MATERIAL PROVIDED:
_ _ _ _ _

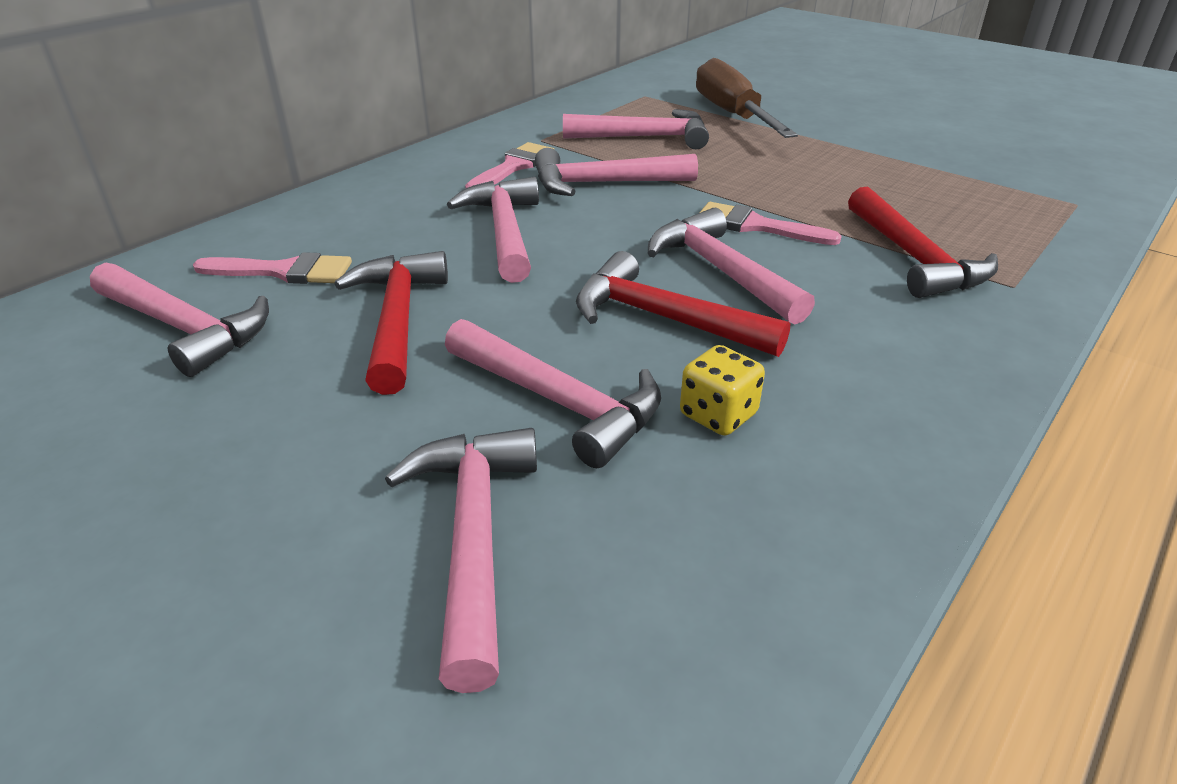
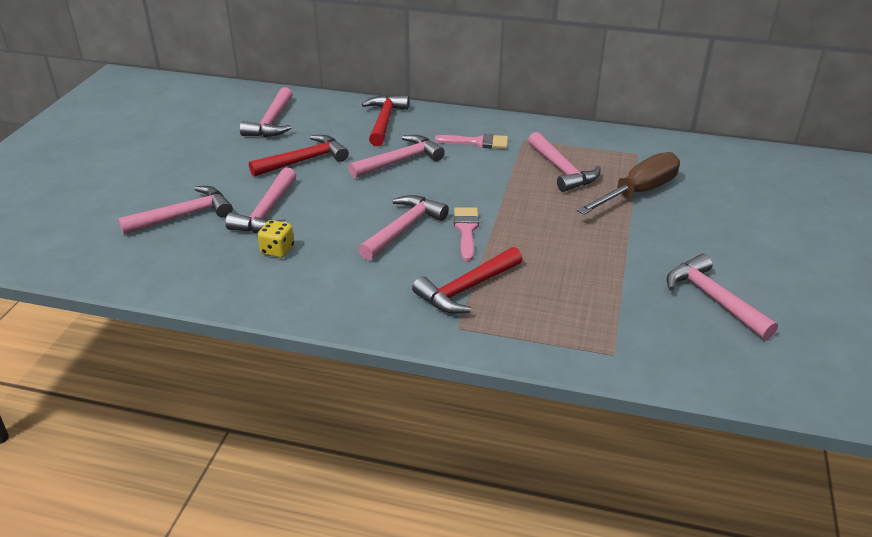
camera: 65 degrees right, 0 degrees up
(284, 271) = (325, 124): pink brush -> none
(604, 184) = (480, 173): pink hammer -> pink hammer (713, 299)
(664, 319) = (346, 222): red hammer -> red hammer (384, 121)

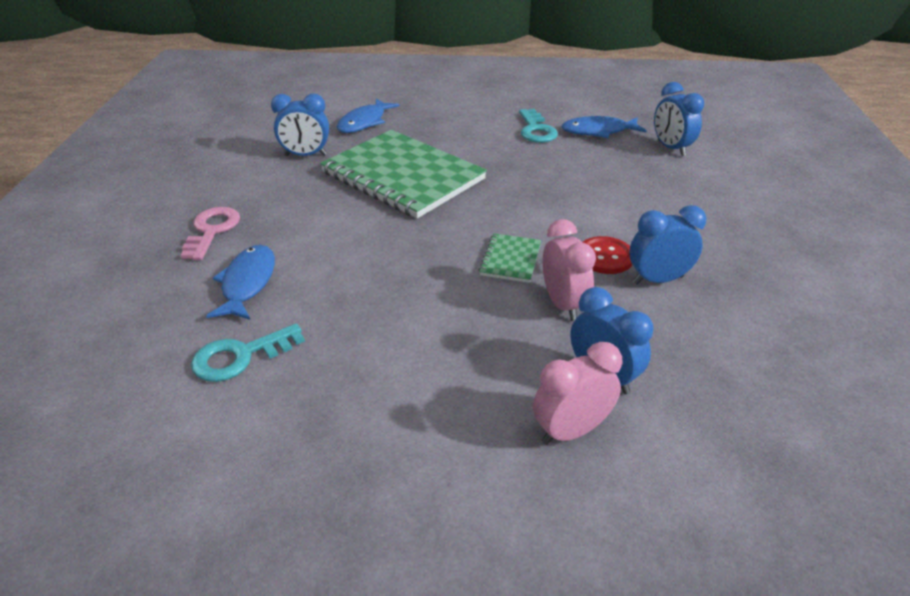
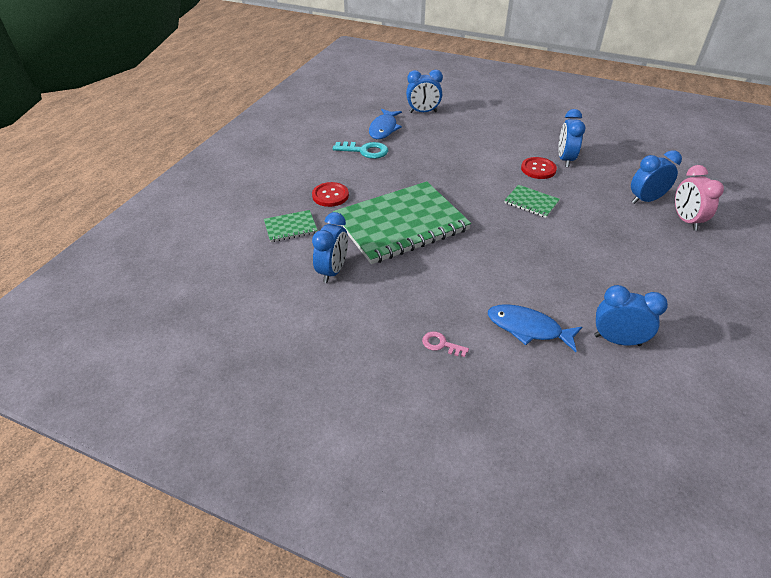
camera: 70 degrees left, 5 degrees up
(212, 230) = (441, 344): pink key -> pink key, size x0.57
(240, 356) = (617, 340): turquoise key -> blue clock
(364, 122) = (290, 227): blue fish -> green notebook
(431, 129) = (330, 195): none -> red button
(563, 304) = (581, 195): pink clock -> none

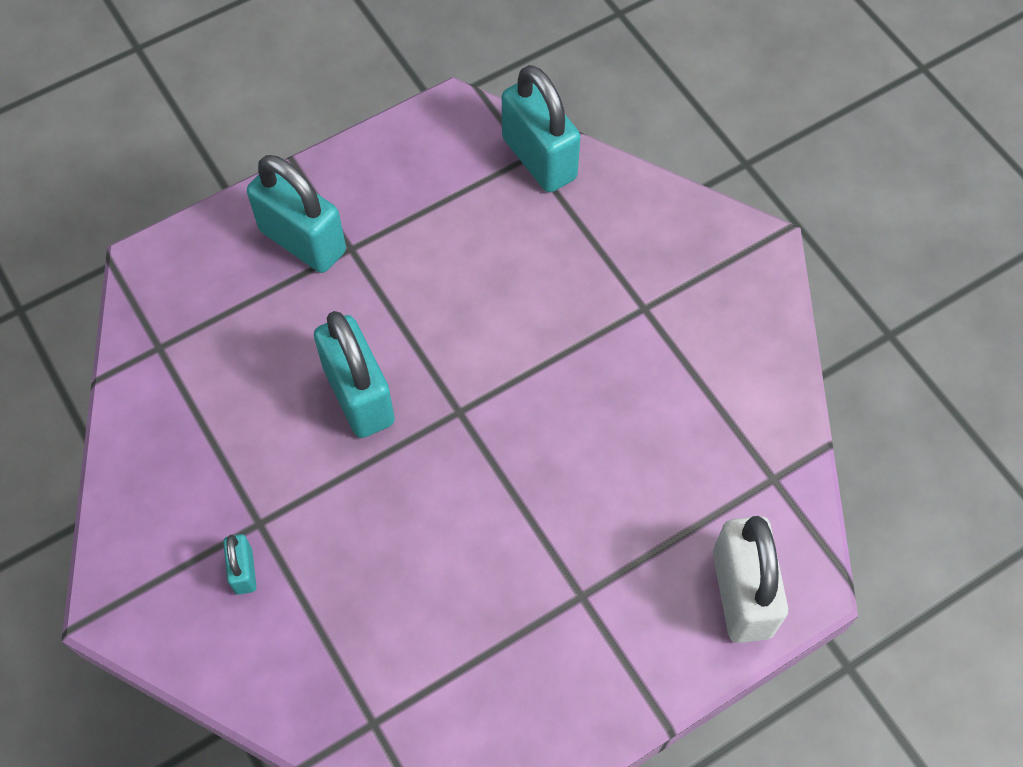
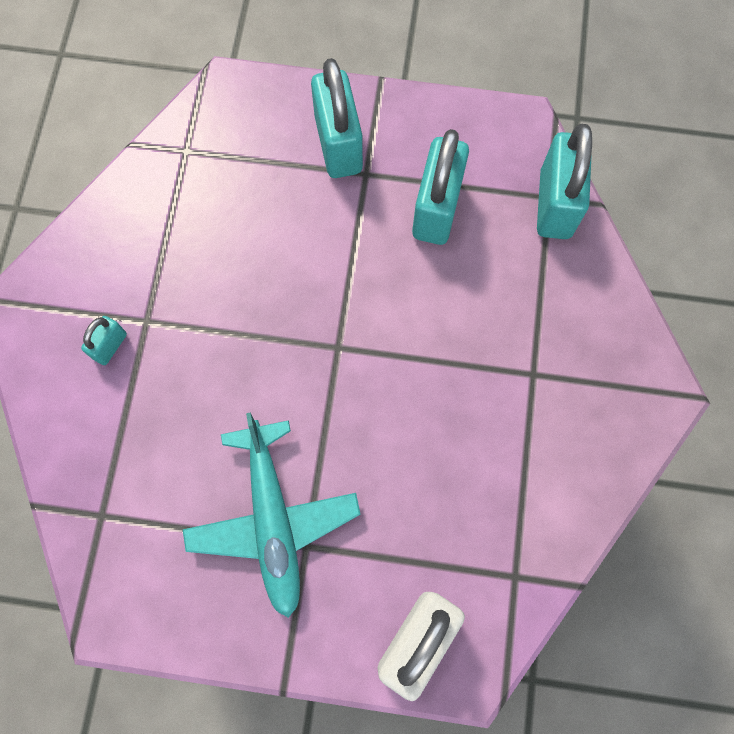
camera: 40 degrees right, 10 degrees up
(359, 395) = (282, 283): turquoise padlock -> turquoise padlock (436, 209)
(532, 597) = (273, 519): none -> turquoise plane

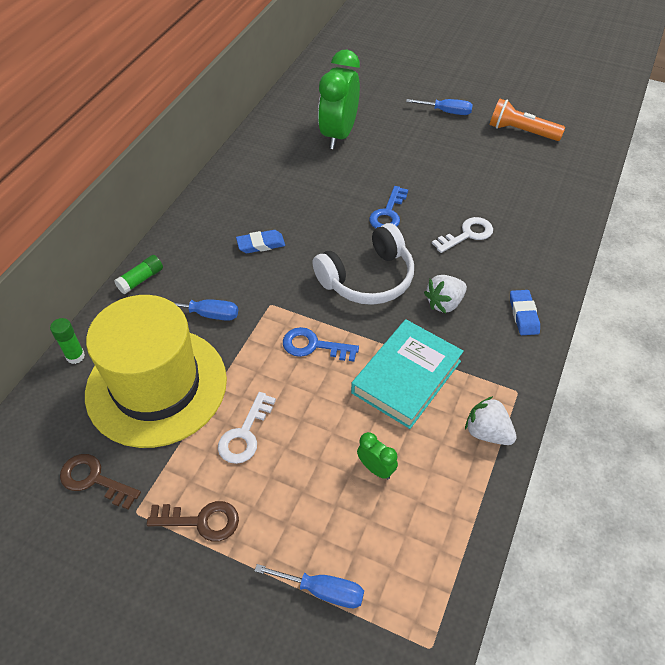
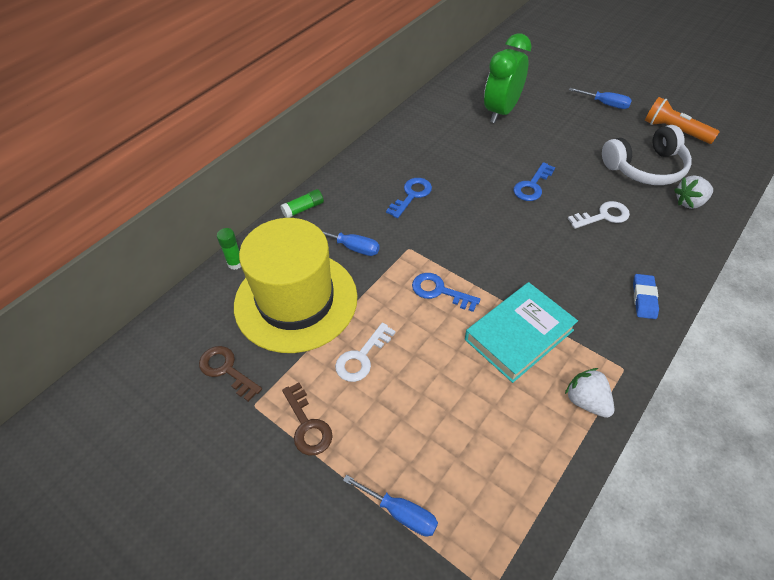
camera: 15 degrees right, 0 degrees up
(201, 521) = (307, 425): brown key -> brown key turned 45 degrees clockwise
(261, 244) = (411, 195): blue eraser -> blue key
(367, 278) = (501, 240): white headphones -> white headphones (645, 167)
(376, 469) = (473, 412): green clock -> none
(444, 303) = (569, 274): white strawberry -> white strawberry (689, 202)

_ _ _ _ _

WHAT TO WORK ON: Exactly as they stand, retype all the entries, but omit the pictures.

EXERCISE RESPONSE:
camera: 65 degrees right, 0 degrees up
(284, 271) = (325, 124): pink brush -> none
(604, 184) = (480, 173): pink hammer -> pink hammer (713, 299)
(664, 319) = (346, 222): red hammer -> red hammer (384, 121)

camera: 70 degrees left, 5 degrees up
(212, 230) = (441, 344): pink key -> pink key, size x0.57
(240, 356) = (617, 340): turquoise key -> blue clock
(364, 122) = (290, 227): blue fish -> green notebook
(431, 129) = (330, 195): none -> red button
(563, 304) = (581, 195): pink clock -> none

camera: 40 degrees right, 10 degrees up
(359, 395) = (282, 283): turquoise padlock -> turquoise padlock (436, 209)
(532, 597) = (273, 519): none -> turquoise plane

camera: 15 degrees right, 0 degrees up
(201, 521) = (307, 425): brown key -> brown key turned 45 degrees clockwise
(261, 244) = (411, 195): blue eraser -> blue key
(367, 278) = (501, 240): white headphones -> white headphones (645, 167)
(376, 469) = (473, 412): green clock -> none
(444, 303) = (569, 274): white strawberry -> white strawberry (689, 202)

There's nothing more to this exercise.